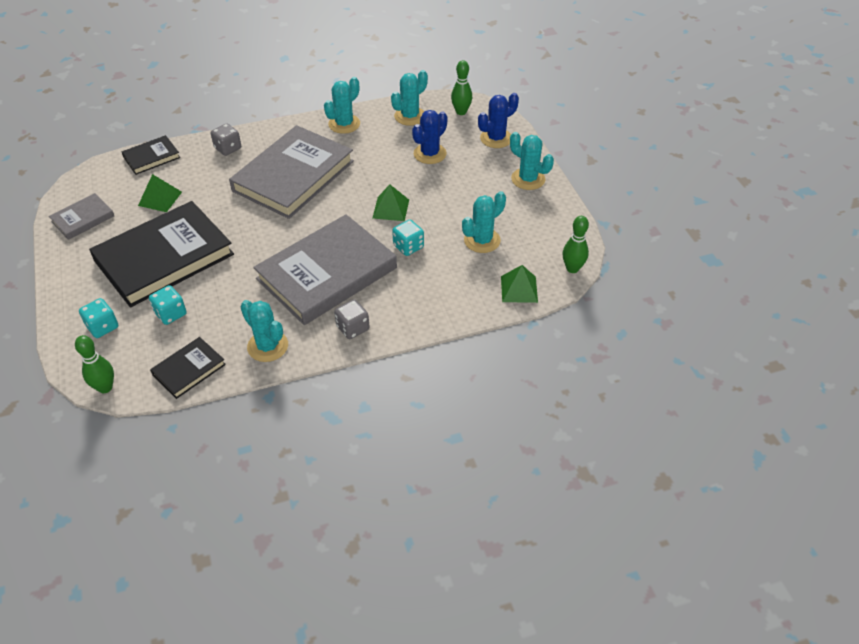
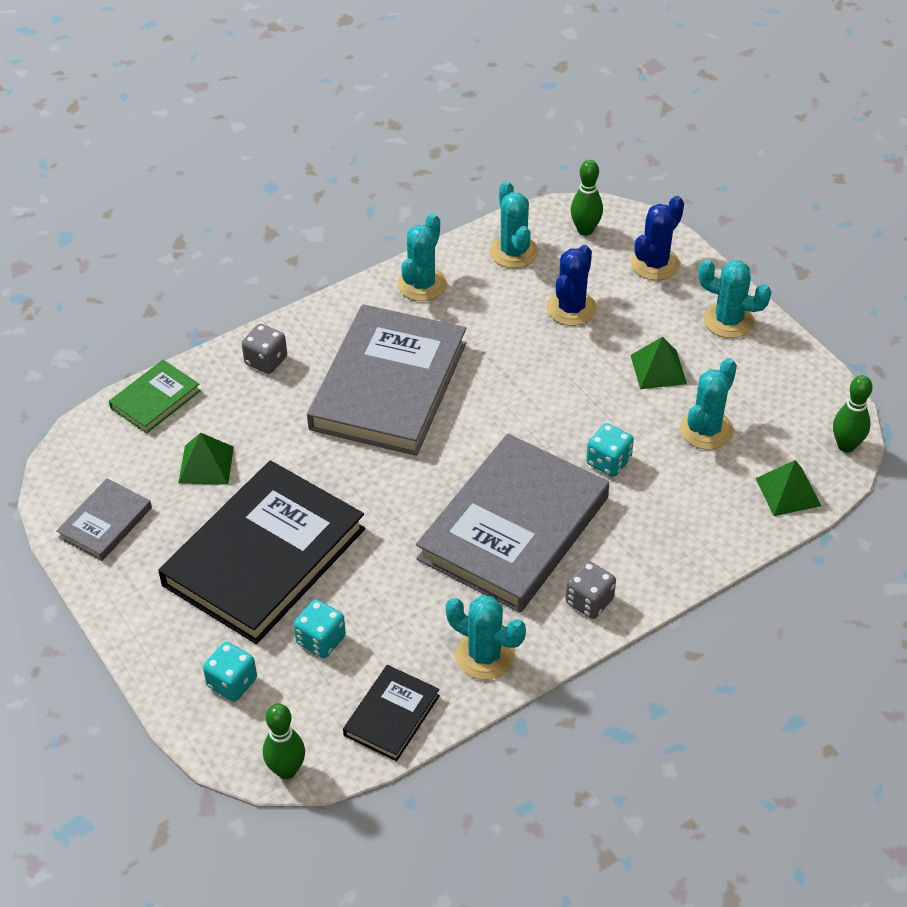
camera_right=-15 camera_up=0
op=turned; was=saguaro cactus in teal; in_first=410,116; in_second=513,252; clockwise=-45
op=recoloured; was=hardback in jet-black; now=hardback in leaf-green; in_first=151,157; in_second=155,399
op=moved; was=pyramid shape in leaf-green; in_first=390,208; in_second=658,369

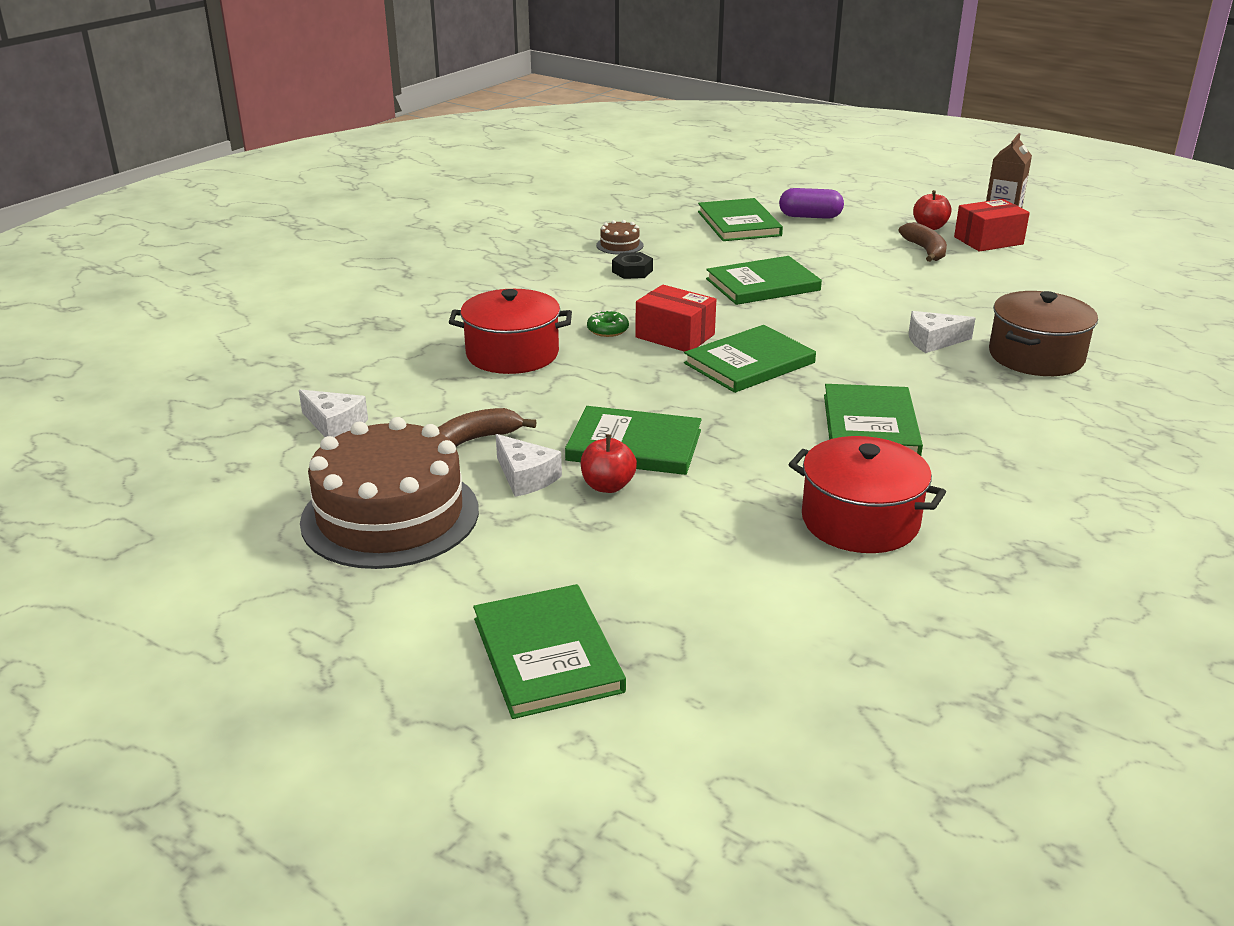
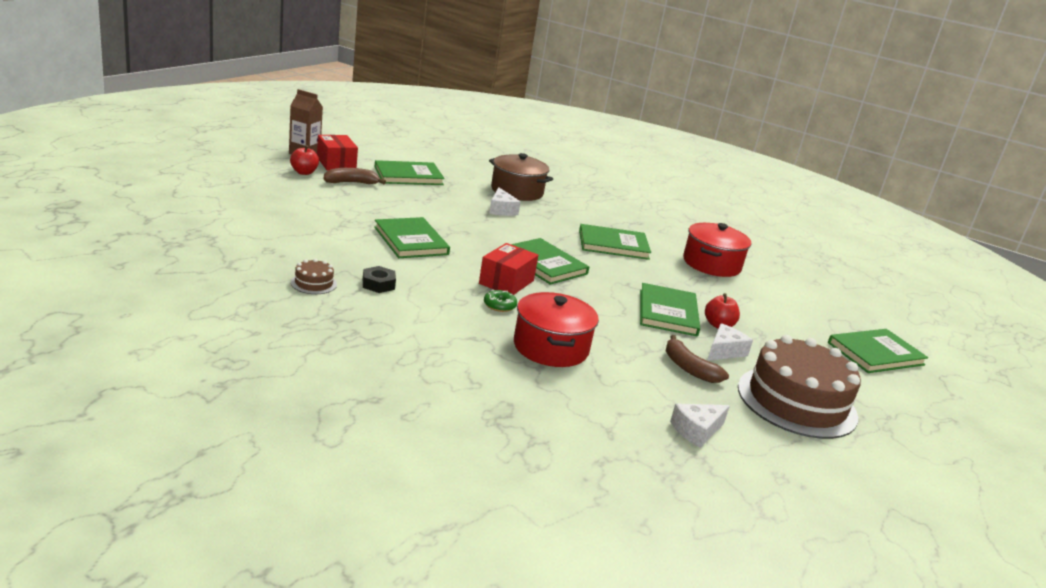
camera_right=-100 camera_up=-5
op=removed; was=capsule in purple; in_first=810,216
op=moved; was=hardback in leaf-green; in_first=739,223; in_second=408,176
op=turned; was=cheese in snow-white; in_first=334,425; in_second=696,431; clockwise=-150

========================

TASK OBJECTIVE ▸ Write the listing above out again exactly, but not the images it holds.

ANSWER TO THE EXERCISE ▸
camera_right=-15 camera_up=0
op=turned; was=saguaro cactus in teal; in_first=410,116; in_second=513,252; clockwise=-45
op=recoloured; was=hardback in jet-black; now=hardback in leaf-green; in_first=151,157; in_second=155,399
op=moved; was=pyramid shape in leaf-green; in_first=390,208; in_second=658,369

camera_right=-100 camera_up=-5
op=removed; was=capsule in purple; in_first=810,216
op=moved; was=hardback in leaf-green; in_first=739,223; in_second=408,176
op=turned; was=cheese in snow-white; in_first=334,425; in_second=696,431; clockwise=-150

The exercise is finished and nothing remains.